───── DATA RECORDS ─────

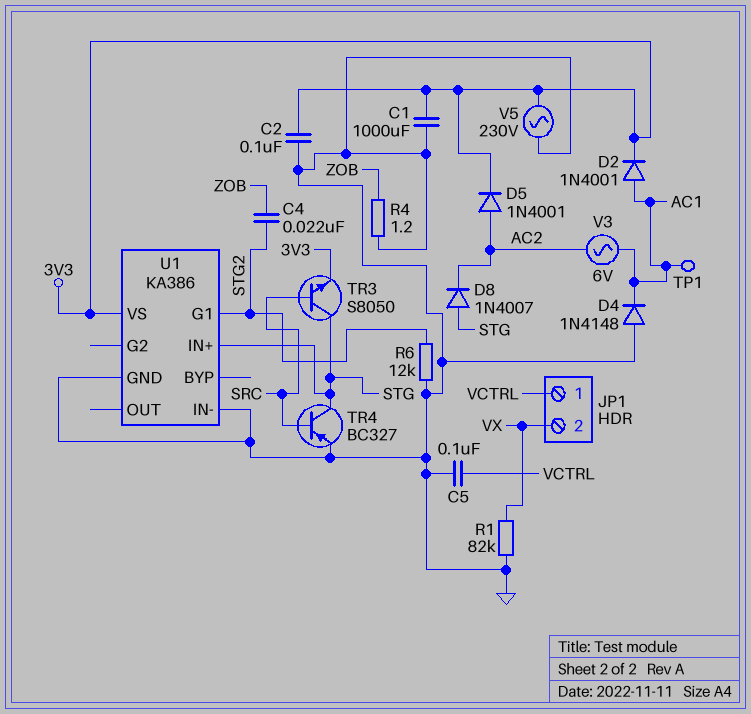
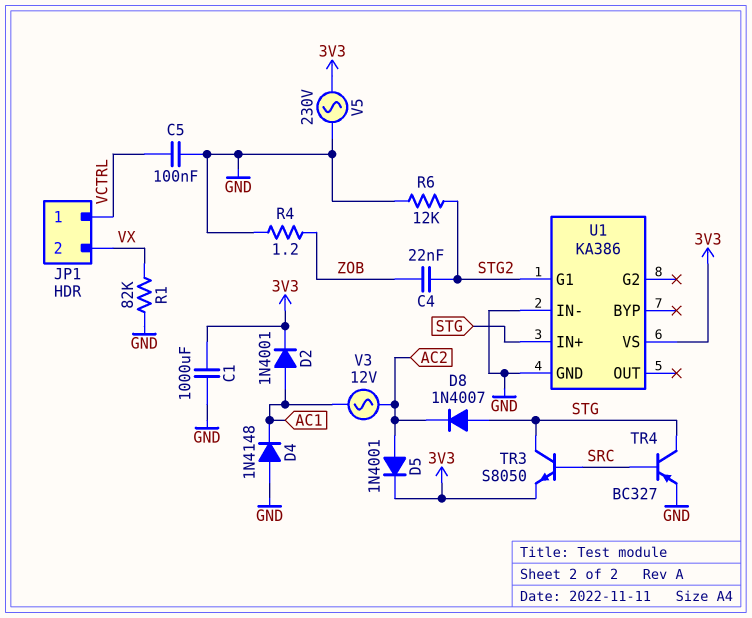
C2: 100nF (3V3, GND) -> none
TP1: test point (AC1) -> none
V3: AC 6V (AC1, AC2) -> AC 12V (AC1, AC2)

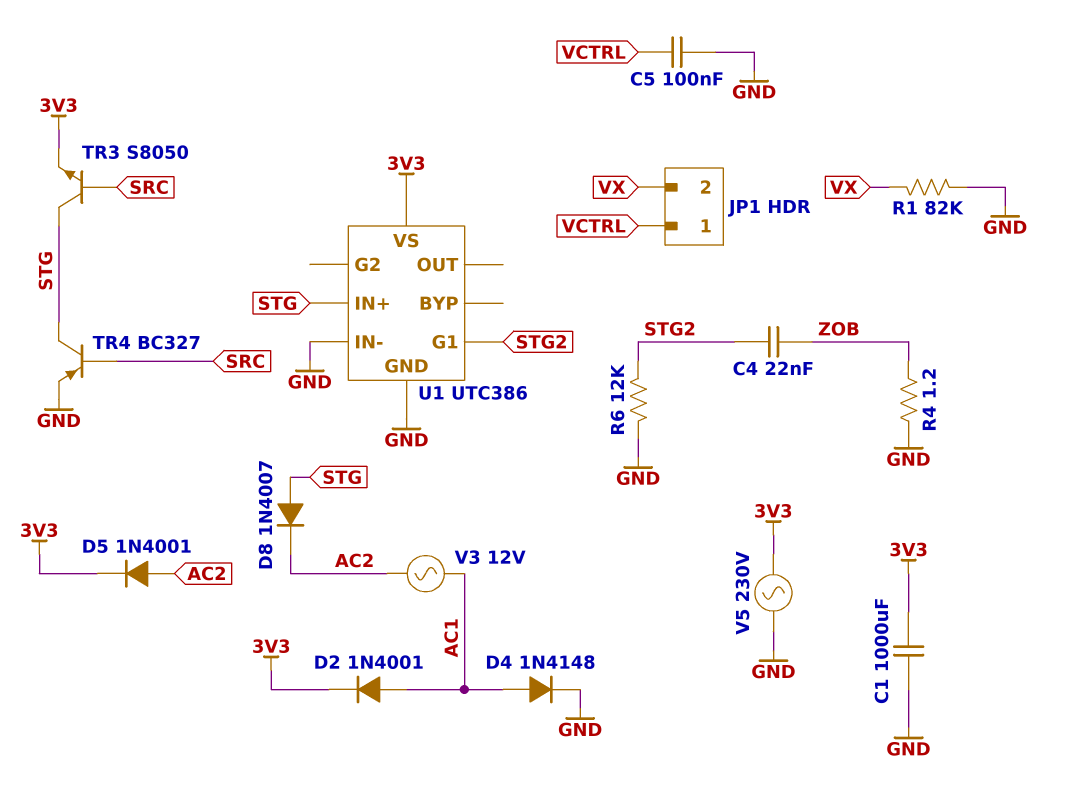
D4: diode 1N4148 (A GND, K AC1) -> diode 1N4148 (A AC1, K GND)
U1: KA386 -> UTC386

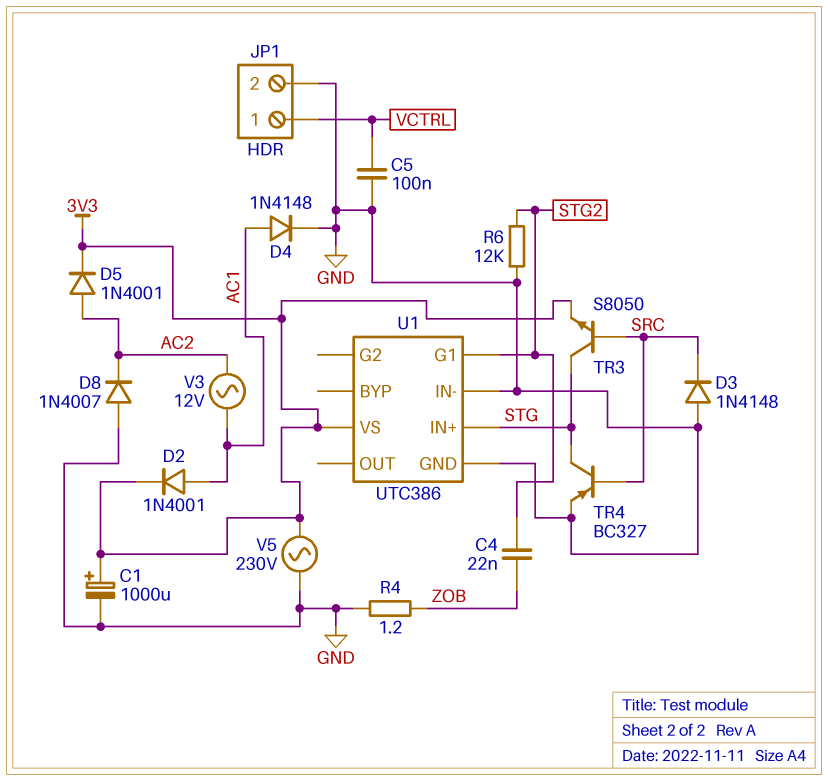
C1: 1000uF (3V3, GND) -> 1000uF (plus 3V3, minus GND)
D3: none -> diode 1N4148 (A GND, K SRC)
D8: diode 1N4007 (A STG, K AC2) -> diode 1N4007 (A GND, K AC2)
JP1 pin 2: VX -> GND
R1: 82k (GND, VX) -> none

─────
───── DATA RECORDS ─────

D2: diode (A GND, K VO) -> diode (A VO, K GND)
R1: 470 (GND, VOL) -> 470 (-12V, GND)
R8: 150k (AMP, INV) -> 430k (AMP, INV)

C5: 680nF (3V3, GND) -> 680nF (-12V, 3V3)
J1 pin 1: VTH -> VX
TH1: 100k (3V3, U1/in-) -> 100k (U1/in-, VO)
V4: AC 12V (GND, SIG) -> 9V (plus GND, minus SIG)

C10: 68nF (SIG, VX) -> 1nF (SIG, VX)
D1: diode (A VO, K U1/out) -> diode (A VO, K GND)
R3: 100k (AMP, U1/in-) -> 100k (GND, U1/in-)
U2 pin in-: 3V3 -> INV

─────

§ **EXERCISE OBJECTIVE**
Filter the records for lines containing the word "diode" and copy each one.

§ **WRITTEN ANSWER**
D4: diode 1N4148 (A GND, K AC1) -> diode 1N4148 (A AC1, K GND)
D3: none -> diode 1N4148 (A GND, K SRC)
D8: diode 1N4007 (A STG, K AC2) -> diode 1N4007 (A GND, K AC2)
D2: diode (A GND, K VO) -> diode (A VO, K GND)
D1: diode (A VO, K U1/out) -> diode (A VO, K GND)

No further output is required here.